Among the lines below, take the one holding "purple star: (62, 87) -> (62, 117), moved", the one holding "green trapezoid: (815, 212)", and all lines between them. Set them down exactly.

>>>>>

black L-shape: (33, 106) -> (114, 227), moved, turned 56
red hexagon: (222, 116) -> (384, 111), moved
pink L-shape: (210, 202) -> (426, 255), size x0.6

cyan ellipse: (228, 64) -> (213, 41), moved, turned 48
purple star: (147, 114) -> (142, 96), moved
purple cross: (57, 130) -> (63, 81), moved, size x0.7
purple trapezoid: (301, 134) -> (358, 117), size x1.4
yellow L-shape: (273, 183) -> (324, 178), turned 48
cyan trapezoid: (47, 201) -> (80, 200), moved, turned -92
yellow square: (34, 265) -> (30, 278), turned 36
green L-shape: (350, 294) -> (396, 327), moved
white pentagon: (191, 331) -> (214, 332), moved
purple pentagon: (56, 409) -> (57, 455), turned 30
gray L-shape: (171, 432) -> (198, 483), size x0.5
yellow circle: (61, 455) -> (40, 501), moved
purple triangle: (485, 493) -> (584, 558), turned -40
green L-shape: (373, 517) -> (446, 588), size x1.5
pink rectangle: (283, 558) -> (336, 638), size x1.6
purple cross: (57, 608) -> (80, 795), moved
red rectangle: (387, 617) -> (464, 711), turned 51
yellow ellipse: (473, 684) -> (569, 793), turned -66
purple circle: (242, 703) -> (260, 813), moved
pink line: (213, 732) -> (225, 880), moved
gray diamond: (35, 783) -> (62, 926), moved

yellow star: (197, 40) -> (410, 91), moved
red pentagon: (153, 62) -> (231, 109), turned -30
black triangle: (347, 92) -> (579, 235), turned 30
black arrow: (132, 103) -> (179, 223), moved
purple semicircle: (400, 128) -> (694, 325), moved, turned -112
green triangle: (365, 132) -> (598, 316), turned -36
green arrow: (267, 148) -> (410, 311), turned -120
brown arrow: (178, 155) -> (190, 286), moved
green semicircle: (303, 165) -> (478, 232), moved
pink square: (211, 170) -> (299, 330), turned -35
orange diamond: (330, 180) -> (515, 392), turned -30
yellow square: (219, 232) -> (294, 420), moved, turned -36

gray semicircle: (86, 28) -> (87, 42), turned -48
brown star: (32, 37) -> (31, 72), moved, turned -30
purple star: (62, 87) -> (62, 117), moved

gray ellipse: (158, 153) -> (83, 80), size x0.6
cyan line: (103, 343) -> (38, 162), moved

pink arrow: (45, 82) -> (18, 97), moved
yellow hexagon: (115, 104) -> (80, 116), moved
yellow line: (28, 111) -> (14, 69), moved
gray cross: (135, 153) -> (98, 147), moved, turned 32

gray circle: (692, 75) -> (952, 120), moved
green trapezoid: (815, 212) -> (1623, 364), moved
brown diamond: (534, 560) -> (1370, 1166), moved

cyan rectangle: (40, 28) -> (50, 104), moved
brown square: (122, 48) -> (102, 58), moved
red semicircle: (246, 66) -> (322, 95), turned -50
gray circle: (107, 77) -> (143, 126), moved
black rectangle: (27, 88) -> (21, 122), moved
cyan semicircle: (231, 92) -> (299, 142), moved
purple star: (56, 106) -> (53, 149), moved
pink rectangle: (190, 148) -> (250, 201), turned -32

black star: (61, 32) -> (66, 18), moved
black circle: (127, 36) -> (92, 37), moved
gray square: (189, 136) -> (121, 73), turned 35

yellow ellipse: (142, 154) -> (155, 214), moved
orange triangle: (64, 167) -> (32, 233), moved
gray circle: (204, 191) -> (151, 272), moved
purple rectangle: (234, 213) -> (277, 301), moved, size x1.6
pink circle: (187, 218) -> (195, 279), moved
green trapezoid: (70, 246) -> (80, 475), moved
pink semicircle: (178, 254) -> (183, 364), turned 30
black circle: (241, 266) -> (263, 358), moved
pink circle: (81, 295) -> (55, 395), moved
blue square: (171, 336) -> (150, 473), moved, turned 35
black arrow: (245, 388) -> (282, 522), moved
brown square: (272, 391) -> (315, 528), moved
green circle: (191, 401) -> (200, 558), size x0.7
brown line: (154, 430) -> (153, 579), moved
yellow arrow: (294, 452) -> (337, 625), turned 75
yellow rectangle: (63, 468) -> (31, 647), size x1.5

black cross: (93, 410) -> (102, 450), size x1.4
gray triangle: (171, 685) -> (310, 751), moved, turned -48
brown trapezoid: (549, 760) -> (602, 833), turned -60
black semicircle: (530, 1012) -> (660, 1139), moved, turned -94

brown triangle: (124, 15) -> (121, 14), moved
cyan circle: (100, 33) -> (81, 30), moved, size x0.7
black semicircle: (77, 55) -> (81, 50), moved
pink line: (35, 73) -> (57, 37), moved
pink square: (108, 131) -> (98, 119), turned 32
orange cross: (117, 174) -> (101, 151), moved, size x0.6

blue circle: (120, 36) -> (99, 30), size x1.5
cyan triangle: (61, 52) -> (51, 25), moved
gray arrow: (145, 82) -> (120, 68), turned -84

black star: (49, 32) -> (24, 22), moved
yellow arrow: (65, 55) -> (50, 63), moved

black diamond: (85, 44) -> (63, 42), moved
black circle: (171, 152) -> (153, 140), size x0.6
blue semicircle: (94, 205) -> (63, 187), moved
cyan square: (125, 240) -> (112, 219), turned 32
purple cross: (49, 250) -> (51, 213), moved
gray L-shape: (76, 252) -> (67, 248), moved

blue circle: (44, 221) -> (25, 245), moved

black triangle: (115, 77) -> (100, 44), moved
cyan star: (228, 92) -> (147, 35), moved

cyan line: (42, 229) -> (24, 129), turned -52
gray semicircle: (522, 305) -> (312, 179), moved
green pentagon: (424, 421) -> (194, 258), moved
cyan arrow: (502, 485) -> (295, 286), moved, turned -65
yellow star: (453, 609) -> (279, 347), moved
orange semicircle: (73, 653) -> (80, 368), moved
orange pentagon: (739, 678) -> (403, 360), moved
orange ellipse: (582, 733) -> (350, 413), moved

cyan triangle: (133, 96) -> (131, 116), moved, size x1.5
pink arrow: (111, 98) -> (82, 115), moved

<<<<<

● ANSWER TO THE EXERCISE:
purple star: (62, 87) -> (62, 117), moved

gray ellipse: (158, 153) -> (83, 80), size x0.6
cyan line: (103, 343) -> (38, 162), moved

pink arrow: (45, 82) -> (18, 97), moved
yellow hexagon: (115, 104) -> (80, 116), moved
yellow line: (28, 111) -> (14, 69), moved
gray cross: (135, 153) -> (98, 147), moved, turned 32

gray circle: (692, 75) -> (952, 120), moved
green trapezoid: (815, 212) -> (1623, 364), moved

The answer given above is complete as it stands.